(ENTRIES SHOWN begins)

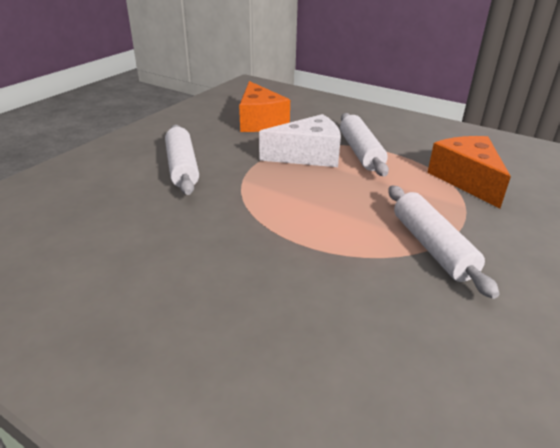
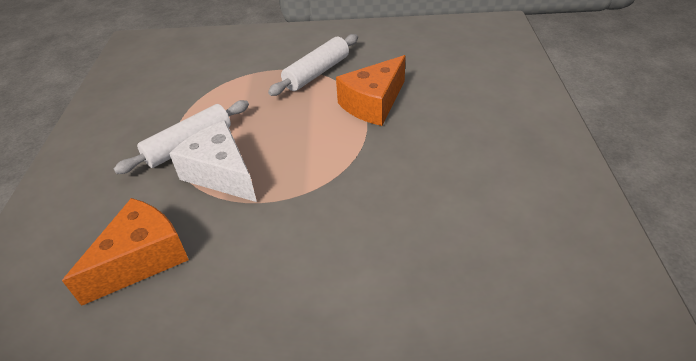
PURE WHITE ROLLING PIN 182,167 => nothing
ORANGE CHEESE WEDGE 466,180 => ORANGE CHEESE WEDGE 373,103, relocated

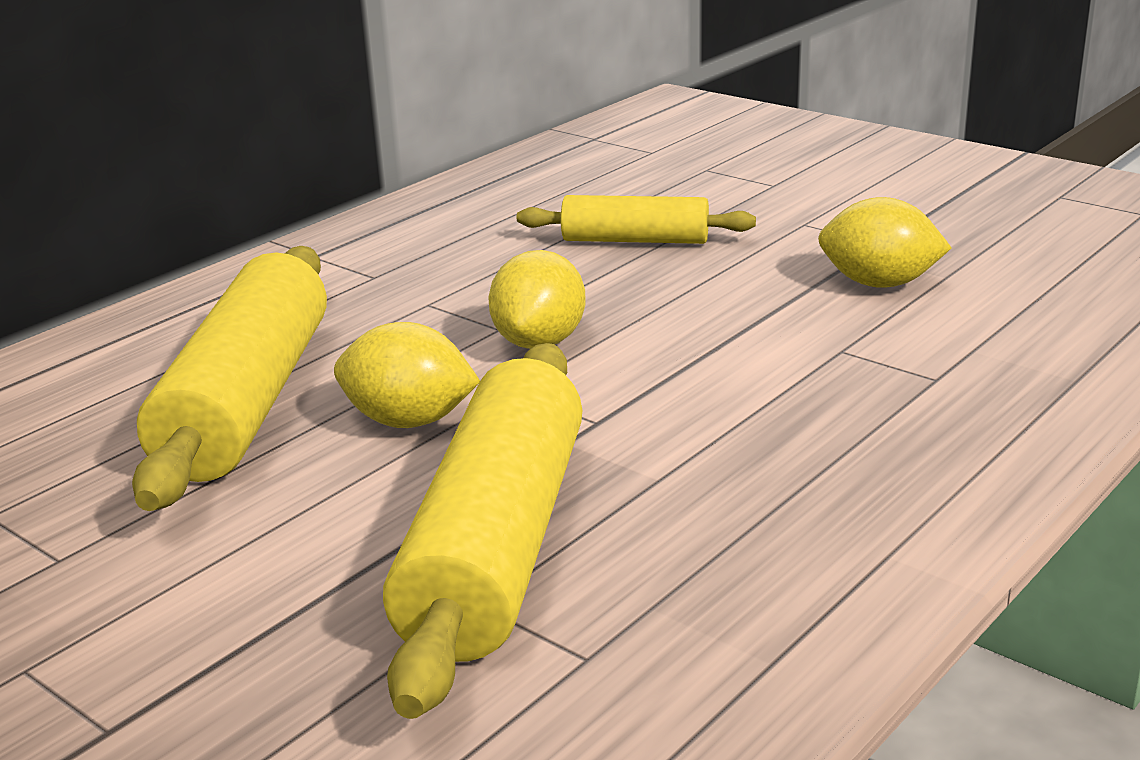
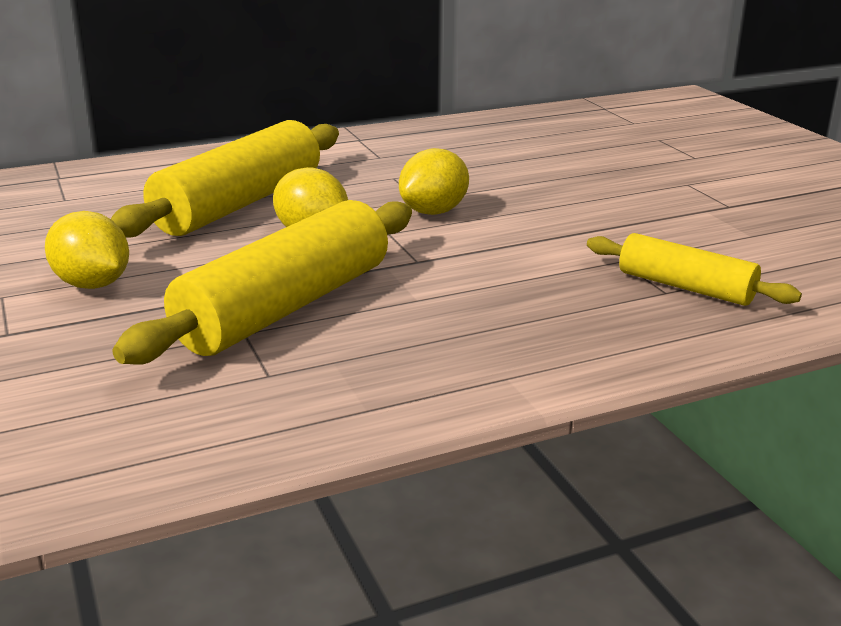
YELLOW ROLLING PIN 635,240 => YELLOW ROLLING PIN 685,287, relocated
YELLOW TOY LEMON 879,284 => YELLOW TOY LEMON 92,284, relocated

(ENTRIES SHOWN ends)
(ENTRIES SHOWN begins)

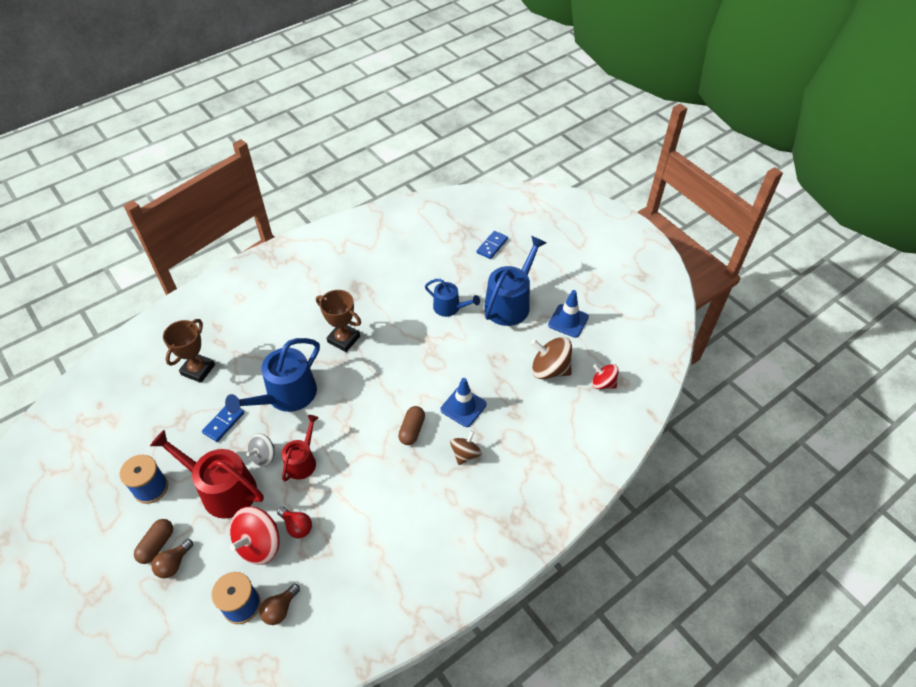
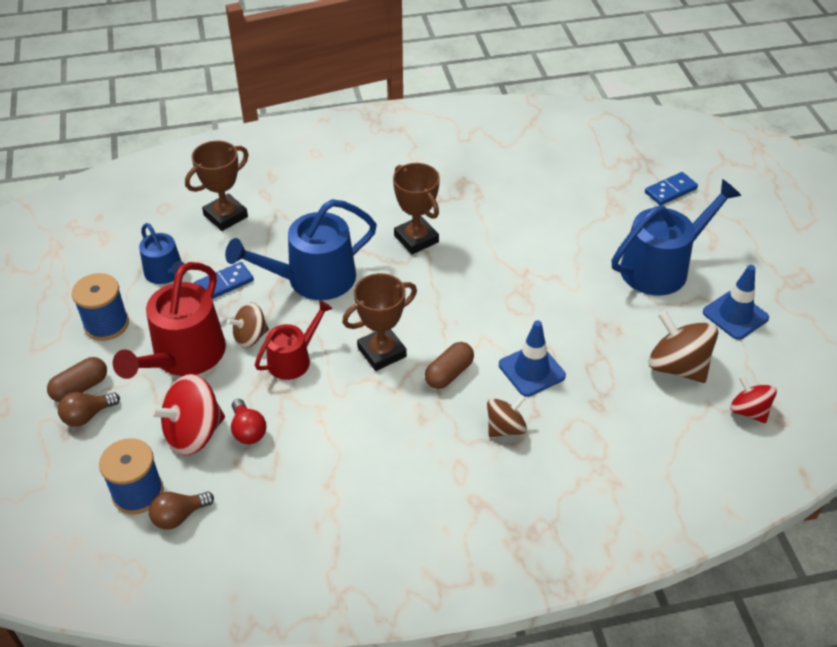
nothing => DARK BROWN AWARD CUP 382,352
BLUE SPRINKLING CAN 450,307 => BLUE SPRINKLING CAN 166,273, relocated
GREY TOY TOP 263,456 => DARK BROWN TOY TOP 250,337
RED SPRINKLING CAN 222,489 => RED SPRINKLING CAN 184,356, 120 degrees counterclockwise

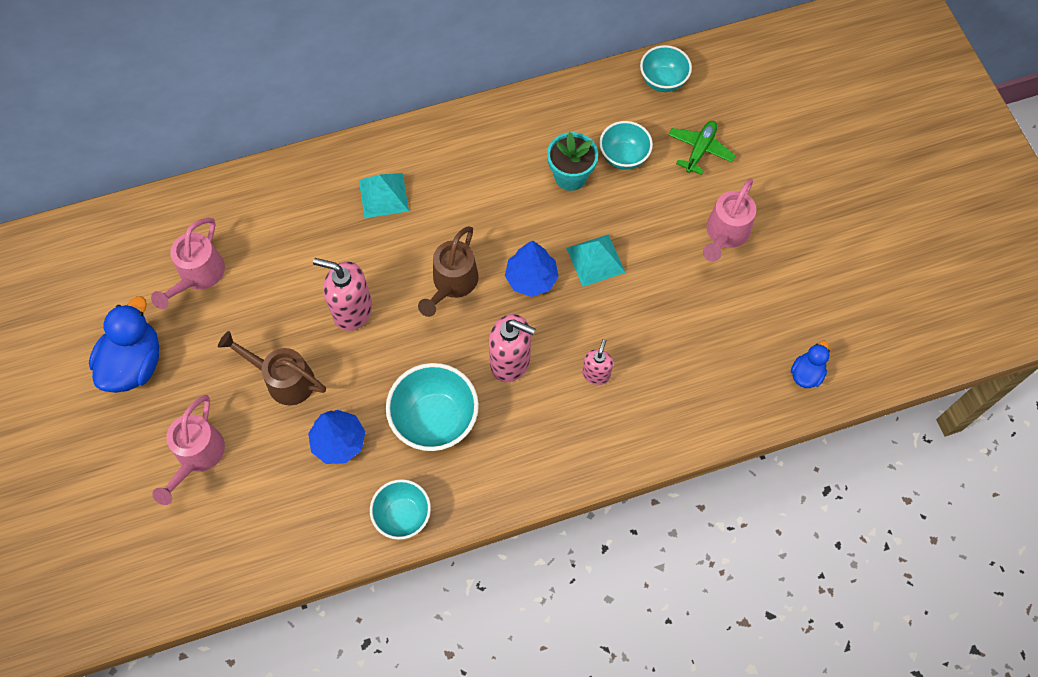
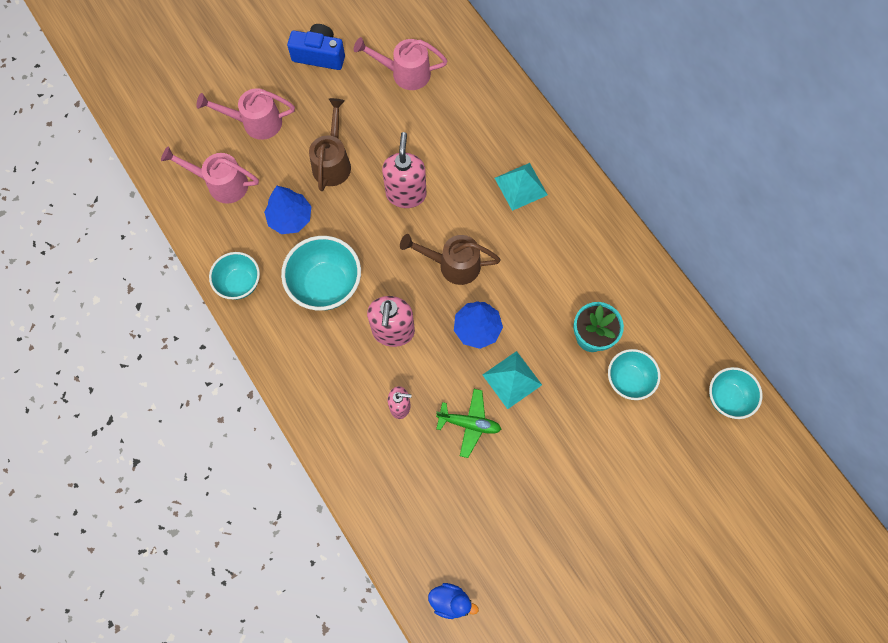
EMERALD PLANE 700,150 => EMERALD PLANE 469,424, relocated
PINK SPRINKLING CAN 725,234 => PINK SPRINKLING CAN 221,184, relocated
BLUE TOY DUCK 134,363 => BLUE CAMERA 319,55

(ENTRIES SHOWN ends)

WHAT IS BEING ASKED:
Reproduce verbatim the lines above, from the line with "PINK SPRINKLING CAN 725,234" through the line with "BLUE TOY DUCK 134,363 => BLUE CAMERA 319,55".

EXERCISE RESULT:
PINK SPRINKLING CAN 725,234 => PINK SPRINKLING CAN 221,184, relocated
BLUE TOY DUCK 134,363 => BLUE CAMERA 319,55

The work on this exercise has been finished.